**Excerpted records**
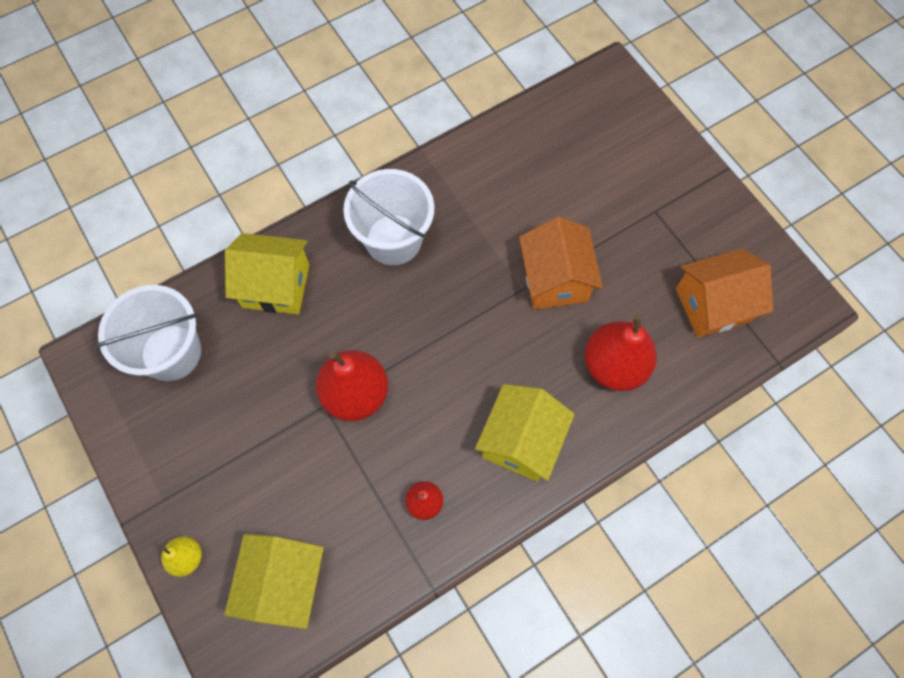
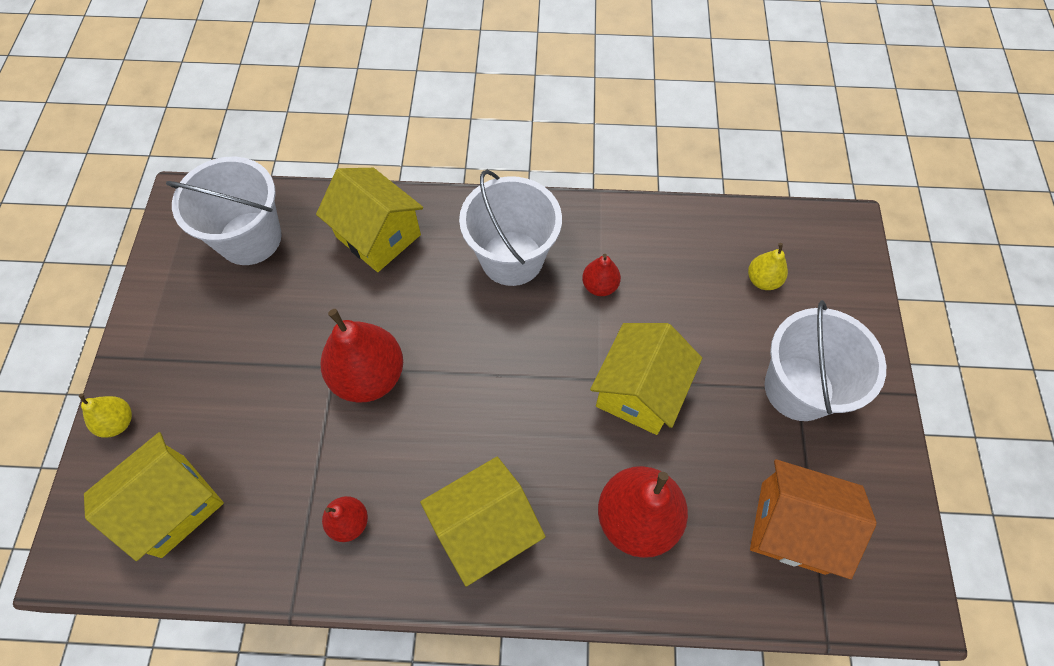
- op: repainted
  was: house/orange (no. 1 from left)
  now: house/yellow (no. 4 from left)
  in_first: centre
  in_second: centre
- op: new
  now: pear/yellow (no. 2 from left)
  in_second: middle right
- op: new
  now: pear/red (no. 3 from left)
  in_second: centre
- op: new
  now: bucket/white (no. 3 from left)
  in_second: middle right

**Try it**
All lines from the one with "now: pear/yellow (no. 2 from left)" through the end of the material above are to be printed exactly, and only those.

**Answer to this exercise**
  now: pear/yellow (no. 2 from left)
  in_second: middle right
- op: new
  now: pear/red (no. 3 from left)
  in_second: centre
- op: new
  now: bucket/white (no. 3 from left)
  in_second: middle right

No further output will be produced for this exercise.